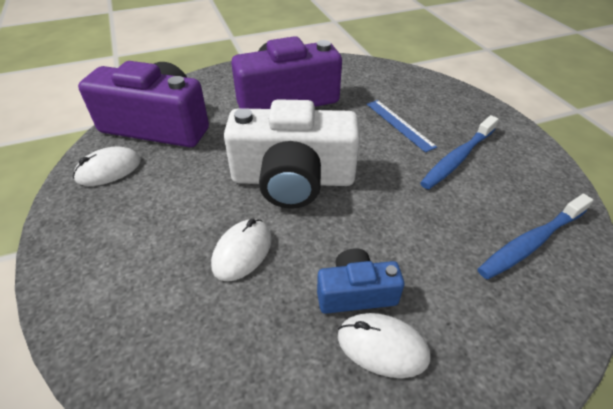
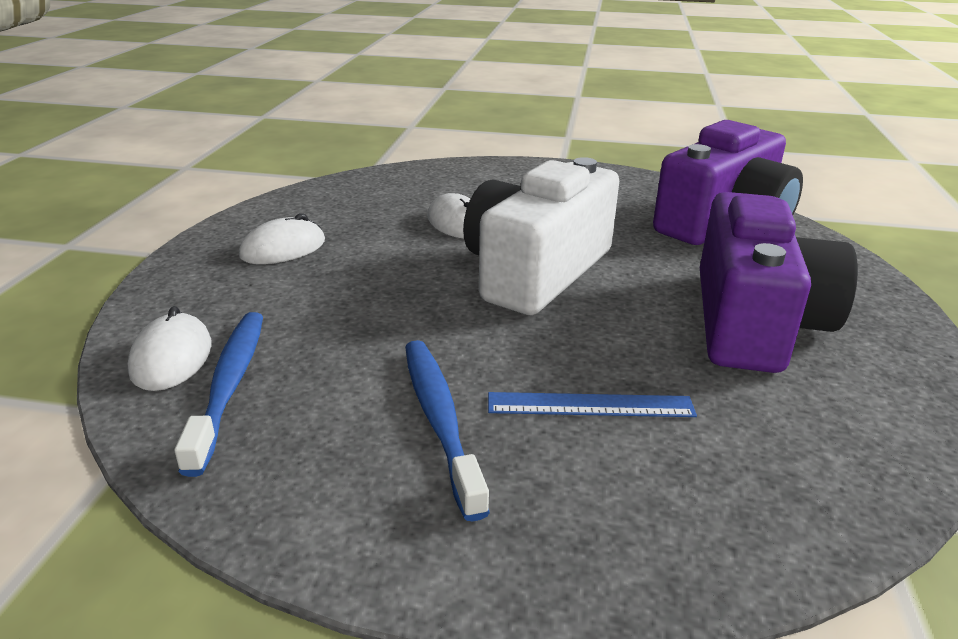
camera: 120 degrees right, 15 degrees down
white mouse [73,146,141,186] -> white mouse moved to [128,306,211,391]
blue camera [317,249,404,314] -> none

------------------------

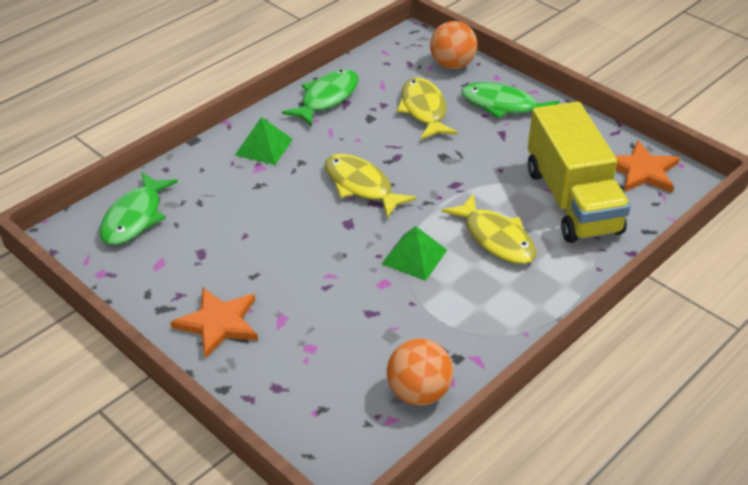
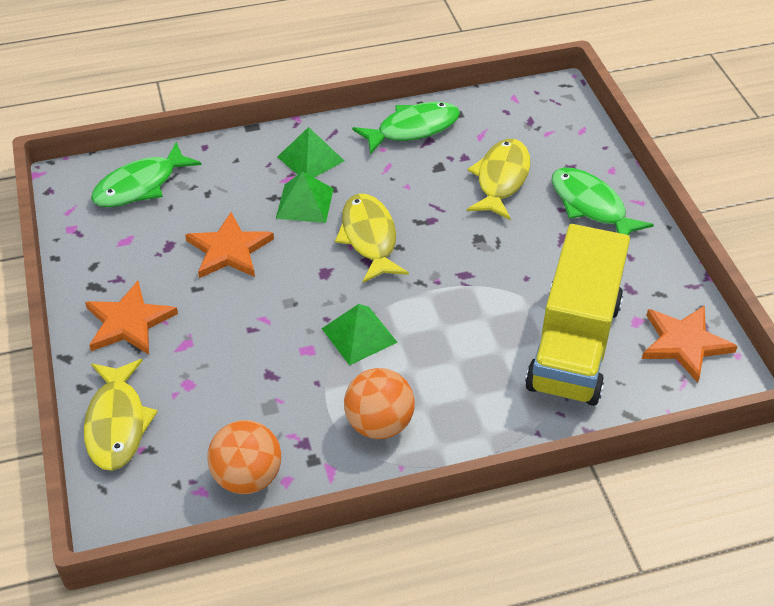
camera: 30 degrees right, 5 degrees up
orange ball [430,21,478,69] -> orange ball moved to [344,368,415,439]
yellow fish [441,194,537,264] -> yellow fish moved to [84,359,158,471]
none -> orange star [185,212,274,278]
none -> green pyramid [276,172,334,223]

------------------------

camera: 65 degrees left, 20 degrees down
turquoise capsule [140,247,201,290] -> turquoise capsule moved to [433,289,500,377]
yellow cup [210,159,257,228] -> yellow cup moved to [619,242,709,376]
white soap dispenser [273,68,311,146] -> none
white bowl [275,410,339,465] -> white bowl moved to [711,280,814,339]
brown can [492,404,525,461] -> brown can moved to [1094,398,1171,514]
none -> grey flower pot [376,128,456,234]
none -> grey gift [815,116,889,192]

------------------------

■ **WORK TO COMPLETE**: Copy out each line of the data that holds the string "orange".

■ **RESULT BELOW**:
orange ball [430,21,478,69] -> orange ball moved to [344,368,415,439]
none -> orange star [185,212,274,278]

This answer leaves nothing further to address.